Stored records
----------

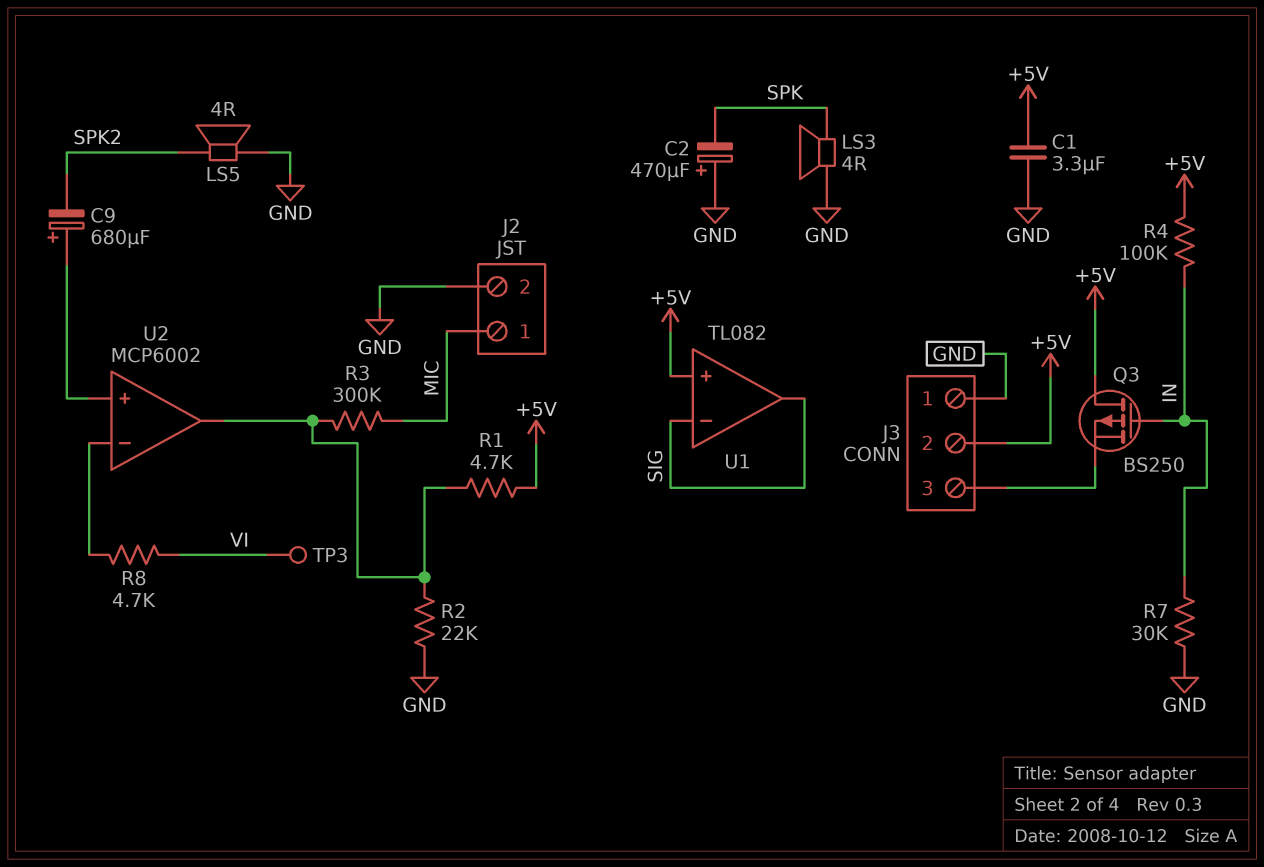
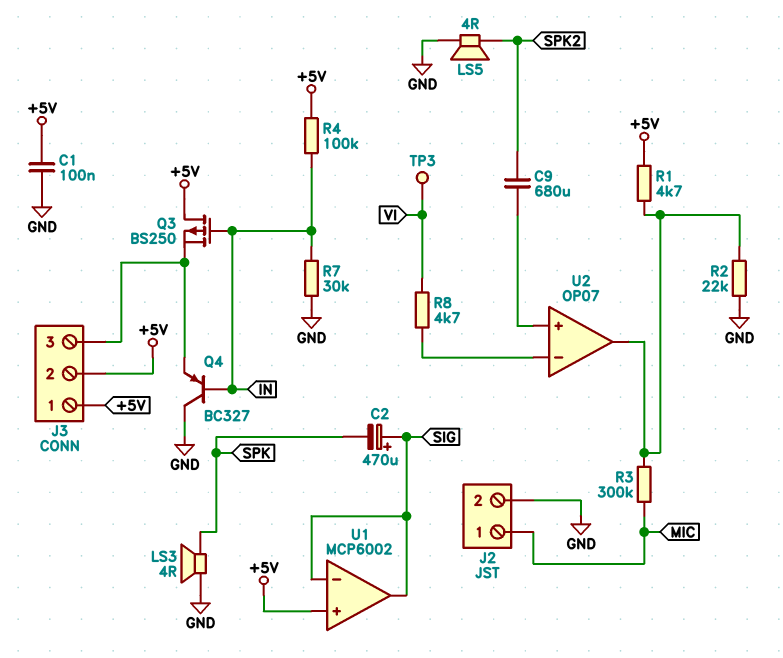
C1: 3.3uF (+5V, GND) -> 100nF (+5V, GND)
C2: 470uF (plus GND, minus SPK) -> 470uF (plus SIG, minus SPK)
C9: 680uF (plus U2/in+, minus SPK2) -> 680uF (SPK2, U2/in+)
J3 pin 1: GND -> +5V
Q4: none -> PNP BC327 (B IN, C GND, E J3/3)
U1: TL082 -> MCP6002
U2: MCP6002 -> OP07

----------

The reply has to reproduce every line above verbatim and contain no pictures.

▶ _Exercise response_:
C1: 3.3uF (+5V, GND) -> 100nF (+5V, GND)
C2: 470uF (plus GND, minus SPK) -> 470uF (plus SIG, minus SPK)
C9: 680uF (plus U2/in+, minus SPK2) -> 680uF (SPK2, U2/in+)
J3 pin 1: GND -> +5V
Q4: none -> PNP BC327 (B IN, C GND, E J3/3)
U1: TL082 -> MCP6002
U2: MCP6002 -> OP07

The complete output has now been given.